WHAT THE TASK ASKS
Please copy out the entries below exactly, beginning with the line that contains "U3 pin IA: NET10 -> NET8" and ending with the line that contains "U2: STM32G030F6 -> STM32F030F4", and include nothing outside that span.

Collected data entries
★ ★ ★

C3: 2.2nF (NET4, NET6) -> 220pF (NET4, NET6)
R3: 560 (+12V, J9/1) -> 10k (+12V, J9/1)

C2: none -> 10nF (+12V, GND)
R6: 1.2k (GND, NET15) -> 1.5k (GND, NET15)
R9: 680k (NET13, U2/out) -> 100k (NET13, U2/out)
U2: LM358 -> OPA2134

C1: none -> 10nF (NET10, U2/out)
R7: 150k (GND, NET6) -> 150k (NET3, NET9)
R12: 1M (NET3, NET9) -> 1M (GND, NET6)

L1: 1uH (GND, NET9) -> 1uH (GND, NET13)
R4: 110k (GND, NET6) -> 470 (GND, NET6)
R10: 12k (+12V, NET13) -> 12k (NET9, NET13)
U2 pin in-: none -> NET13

★ ★ ★

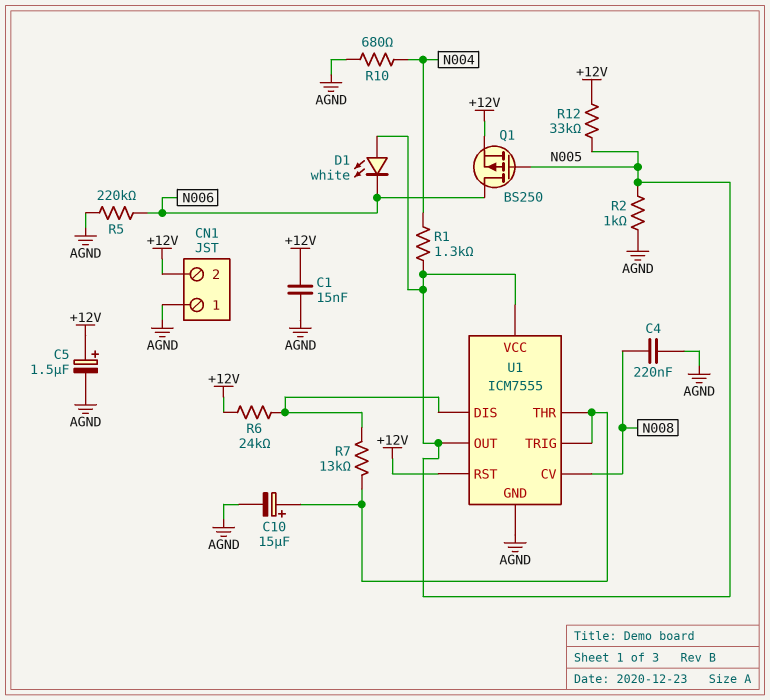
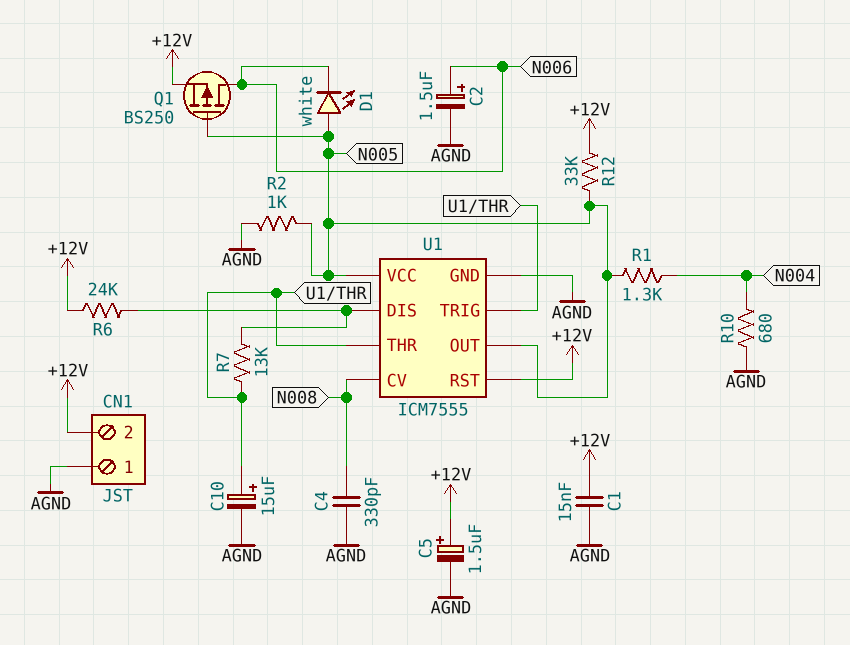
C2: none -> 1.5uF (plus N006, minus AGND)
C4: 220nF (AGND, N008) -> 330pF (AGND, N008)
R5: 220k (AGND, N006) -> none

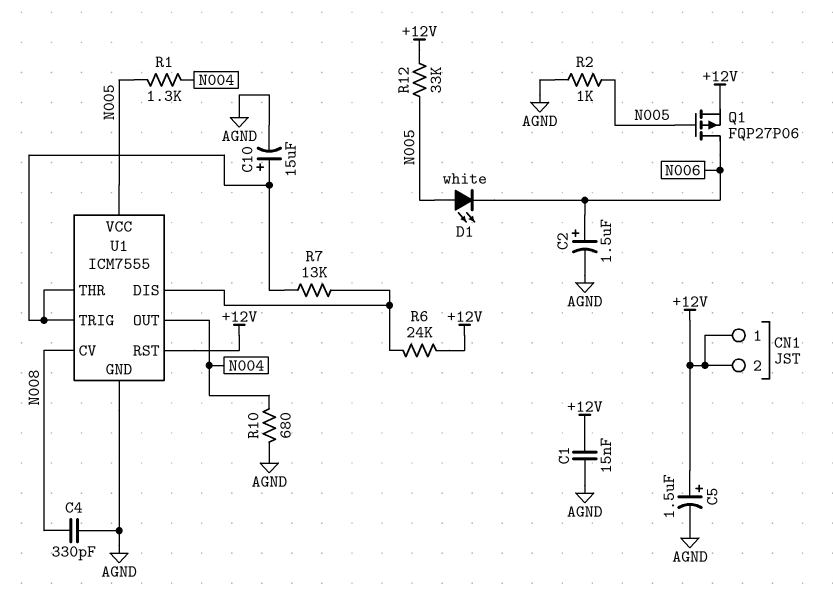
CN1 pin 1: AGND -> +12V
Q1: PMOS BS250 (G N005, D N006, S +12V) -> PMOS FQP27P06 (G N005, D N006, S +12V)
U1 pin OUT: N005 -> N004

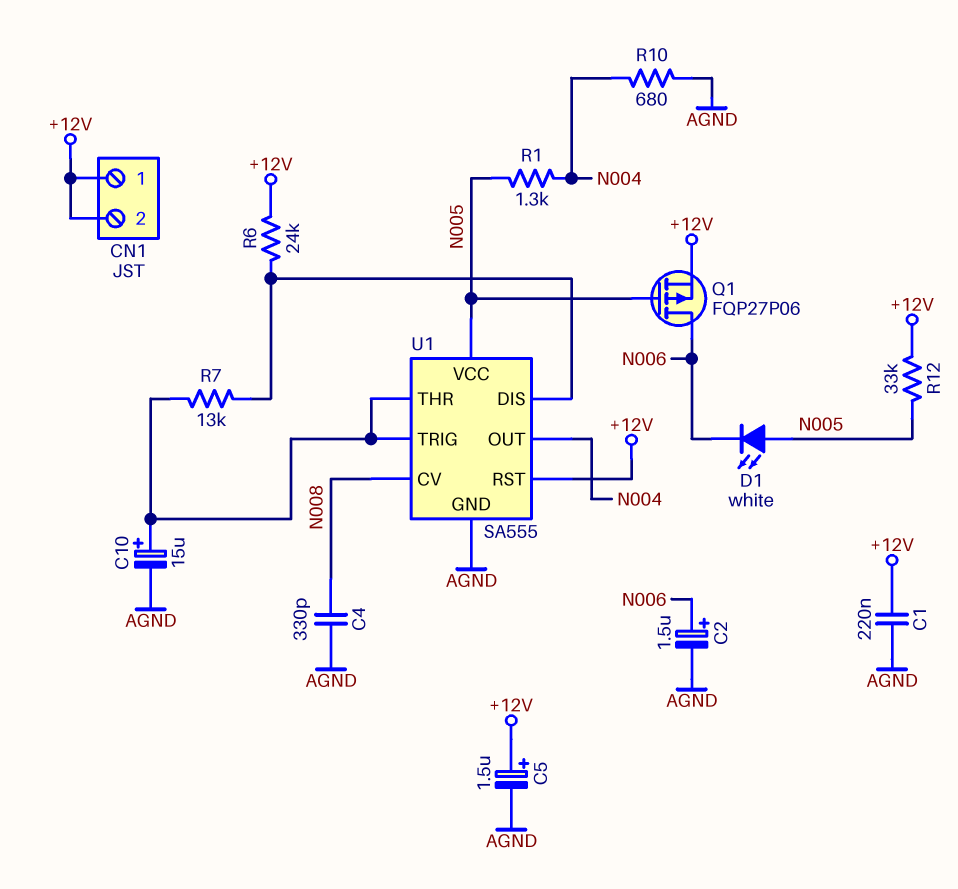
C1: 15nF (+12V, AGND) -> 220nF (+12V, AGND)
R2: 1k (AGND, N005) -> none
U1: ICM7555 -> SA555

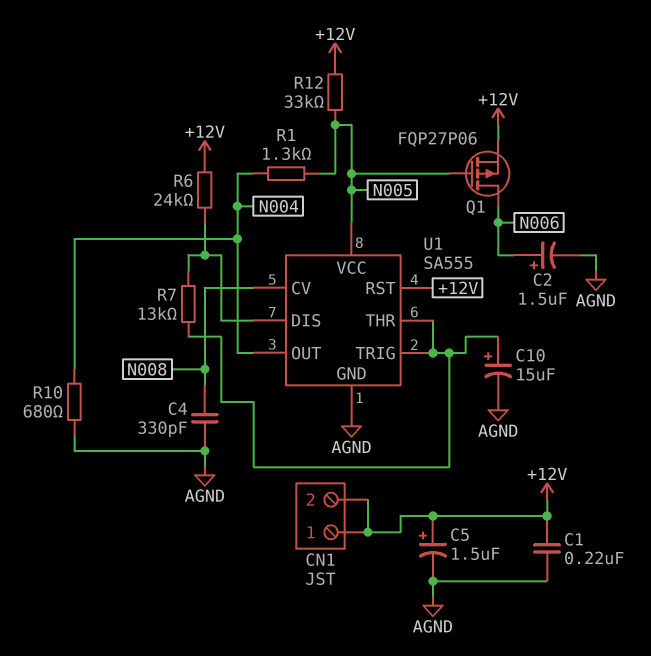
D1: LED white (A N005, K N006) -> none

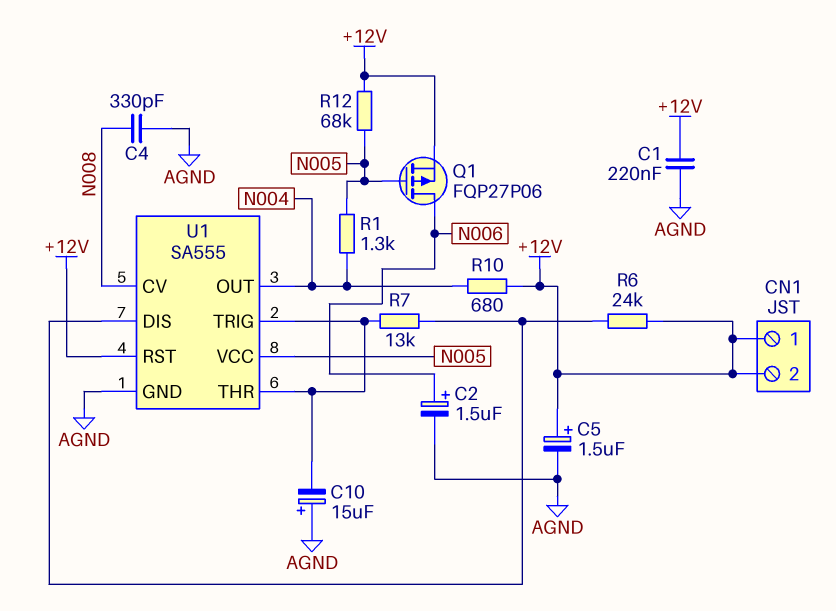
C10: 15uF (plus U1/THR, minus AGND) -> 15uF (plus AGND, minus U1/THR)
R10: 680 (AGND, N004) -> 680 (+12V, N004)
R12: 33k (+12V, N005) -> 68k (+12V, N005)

★ ★ ★

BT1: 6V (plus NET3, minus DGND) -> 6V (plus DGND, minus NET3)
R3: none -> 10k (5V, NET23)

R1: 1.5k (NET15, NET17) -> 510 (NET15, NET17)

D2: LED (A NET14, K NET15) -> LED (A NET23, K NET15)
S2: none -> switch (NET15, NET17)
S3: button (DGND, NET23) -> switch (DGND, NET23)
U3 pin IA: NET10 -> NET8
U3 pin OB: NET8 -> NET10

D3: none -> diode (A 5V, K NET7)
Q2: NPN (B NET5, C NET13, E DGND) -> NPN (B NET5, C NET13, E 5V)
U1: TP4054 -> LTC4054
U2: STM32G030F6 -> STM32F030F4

★ ★ ★

ANSWER TO THE PROBLEM
U3 pin IA: NET10 -> NET8
U3 pin OB: NET8 -> NET10

D3: none -> diode (A 5V, K NET7)
Q2: NPN (B NET5, C NET13, E DGND) -> NPN (B NET5, C NET13, E 5V)
U1: TP4054 -> LTC4054
U2: STM32G030F6 -> STM32F030F4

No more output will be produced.